Transcribe the lines of the records starting with the one that has "RedBottle | <315,472>" in it and ending with the last, and transcribe nothing else.
-------- Data shown --------
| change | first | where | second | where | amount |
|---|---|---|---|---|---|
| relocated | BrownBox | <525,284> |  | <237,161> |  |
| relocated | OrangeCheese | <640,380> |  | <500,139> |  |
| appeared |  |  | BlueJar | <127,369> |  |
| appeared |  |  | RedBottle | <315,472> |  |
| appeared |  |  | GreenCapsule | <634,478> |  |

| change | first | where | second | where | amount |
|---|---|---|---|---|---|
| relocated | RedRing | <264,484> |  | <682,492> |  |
--------
▸ Your response:
| appeared |  |  | RedBottle | <315,472> |  |
| appeared |  |  | GreenCapsule | <634,478> |  |

| change | first | where | second | where | amount |
|---|---|---|---|---|---|
| relocated | RedRing | <264,484> |  | <682,492> |  |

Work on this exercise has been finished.